> _EXTRACTED MATERIAL_:
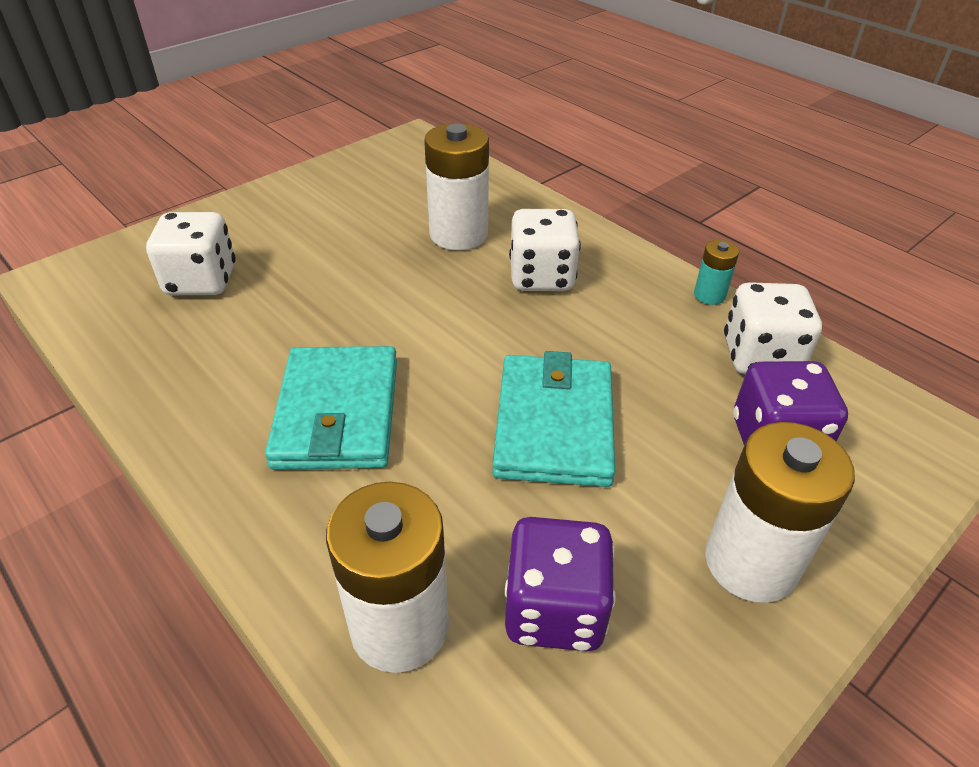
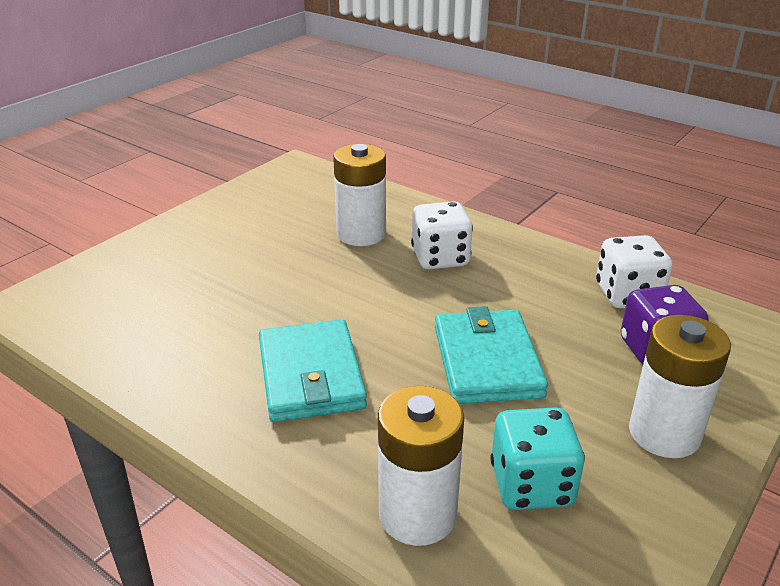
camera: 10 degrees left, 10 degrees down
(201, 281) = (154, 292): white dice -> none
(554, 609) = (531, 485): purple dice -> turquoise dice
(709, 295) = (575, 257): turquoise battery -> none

---

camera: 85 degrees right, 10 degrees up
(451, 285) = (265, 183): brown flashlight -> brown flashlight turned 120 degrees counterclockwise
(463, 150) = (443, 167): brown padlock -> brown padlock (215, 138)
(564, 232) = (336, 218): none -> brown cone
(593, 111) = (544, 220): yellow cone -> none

---

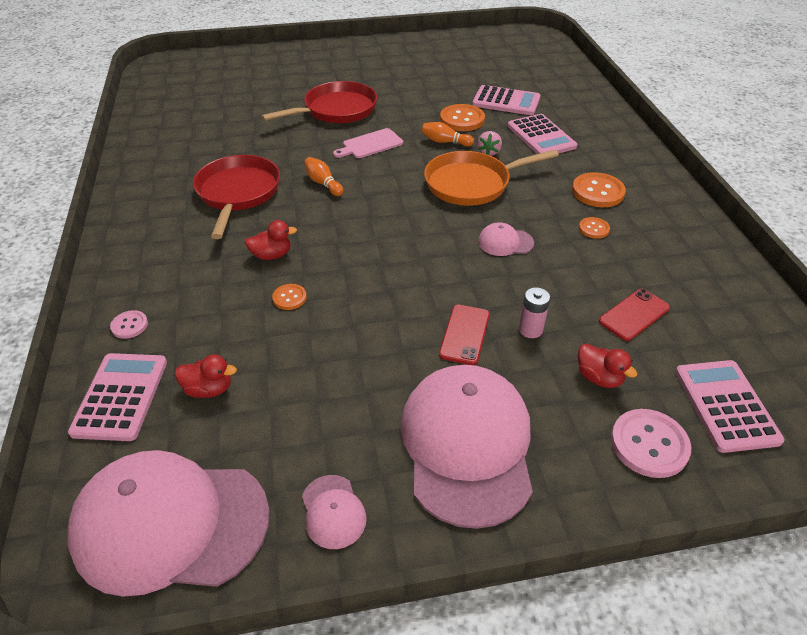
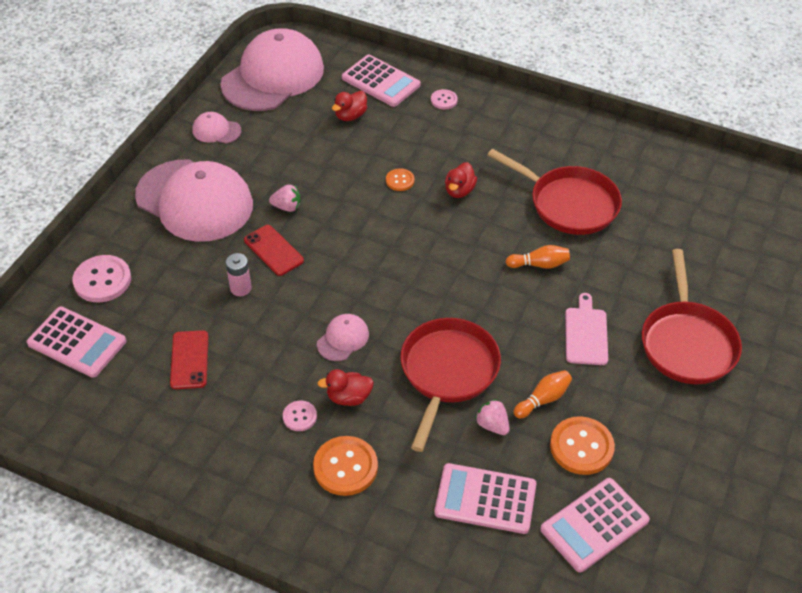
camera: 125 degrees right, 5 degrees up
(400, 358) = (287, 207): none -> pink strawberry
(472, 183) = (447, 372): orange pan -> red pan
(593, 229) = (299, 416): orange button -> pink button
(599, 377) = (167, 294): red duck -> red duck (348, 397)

> _THE PROBLEM_:
Using the data above, reproduce exactly the lines between those holding "(451, 285) = (265, 183): brown" and "(593, 111) = (544, 220): yellow cone -> none", inclusive, and no others.

> _EXPECTED ANSWER_:
(451, 285) = (265, 183): brown flashlight -> brown flashlight turned 120 degrees counterclockwise
(463, 150) = (443, 167): brown padlock -> brown padlock (215, 138)
(564, 232) = (336, 218): none -> brown cone
(593, 111) = (544, 220): yellow cone -> none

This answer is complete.